----- Provided records -----

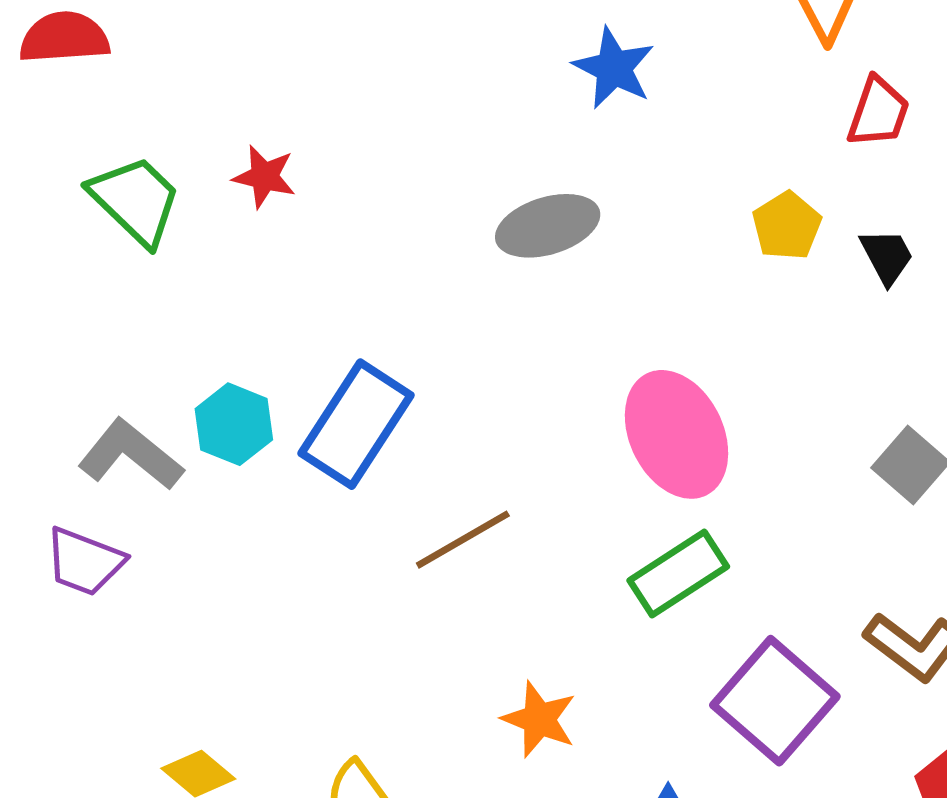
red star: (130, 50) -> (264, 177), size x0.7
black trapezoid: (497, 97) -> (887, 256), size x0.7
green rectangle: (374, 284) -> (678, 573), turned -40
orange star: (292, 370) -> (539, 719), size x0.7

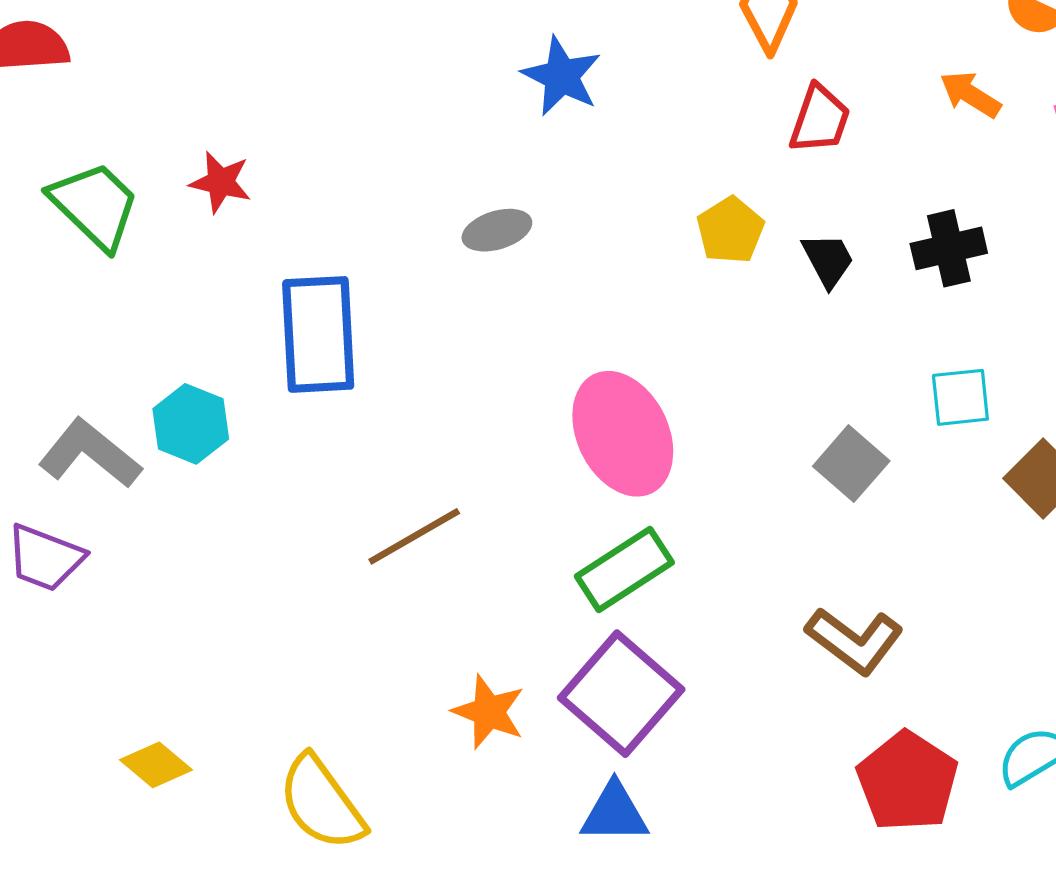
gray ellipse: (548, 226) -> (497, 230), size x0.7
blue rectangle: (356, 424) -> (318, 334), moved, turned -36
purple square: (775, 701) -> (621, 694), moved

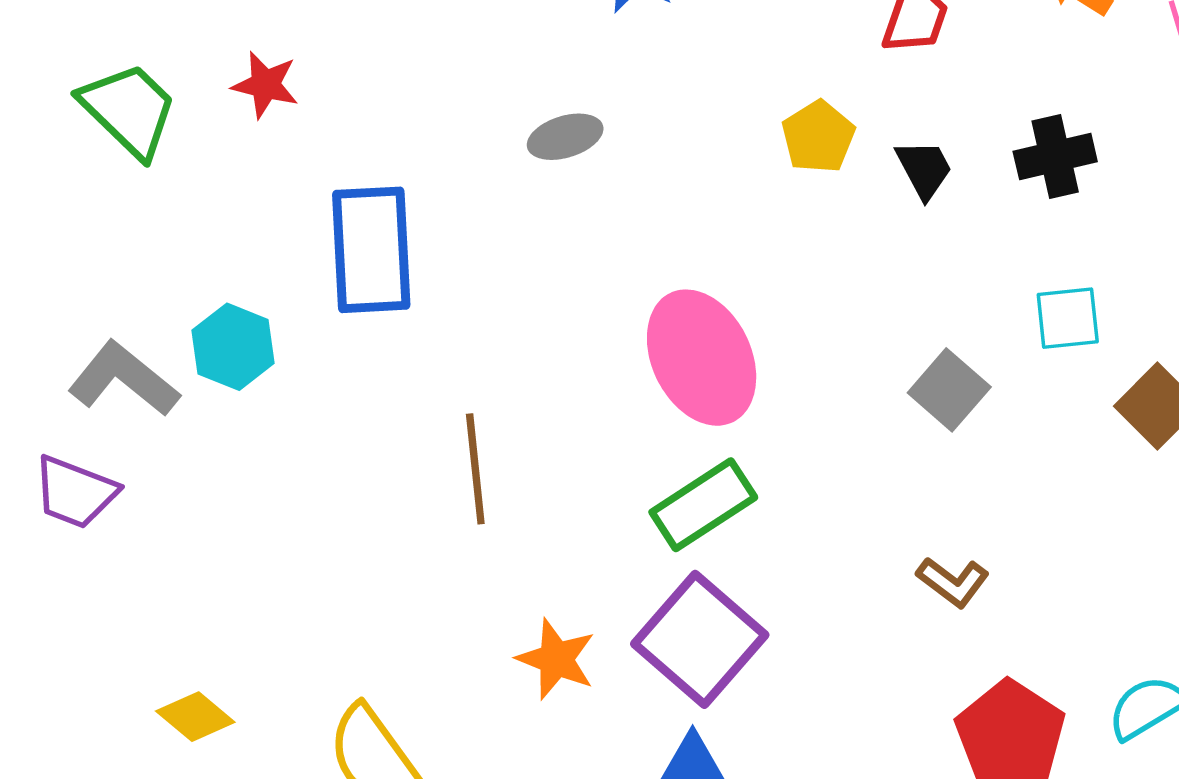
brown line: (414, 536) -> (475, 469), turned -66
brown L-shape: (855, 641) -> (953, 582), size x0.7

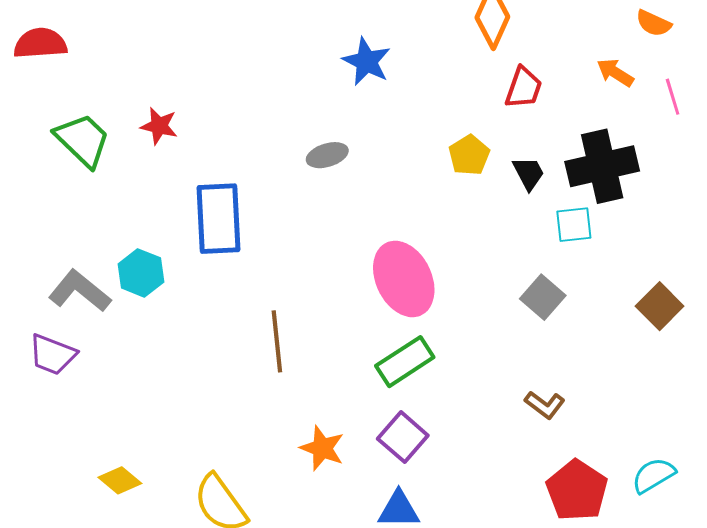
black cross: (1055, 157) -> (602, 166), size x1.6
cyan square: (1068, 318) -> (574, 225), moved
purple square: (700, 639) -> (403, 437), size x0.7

-----

== Aim of the exercise ==
Please write out exactly the lines from the one holding "brown L-shape: (855, 641)" through the last line of the material above, both included, as a copy without pictures.

== Your response ==
brown L-shape: (855, 641) -> (953, 582), size x0.7

black cross: (1055, 157) -> (602, 166), size x1.6
cyan square: (1068, 318) -> (574, 225), moved
purple square: (700, 639) -> (403, 437), size x0.7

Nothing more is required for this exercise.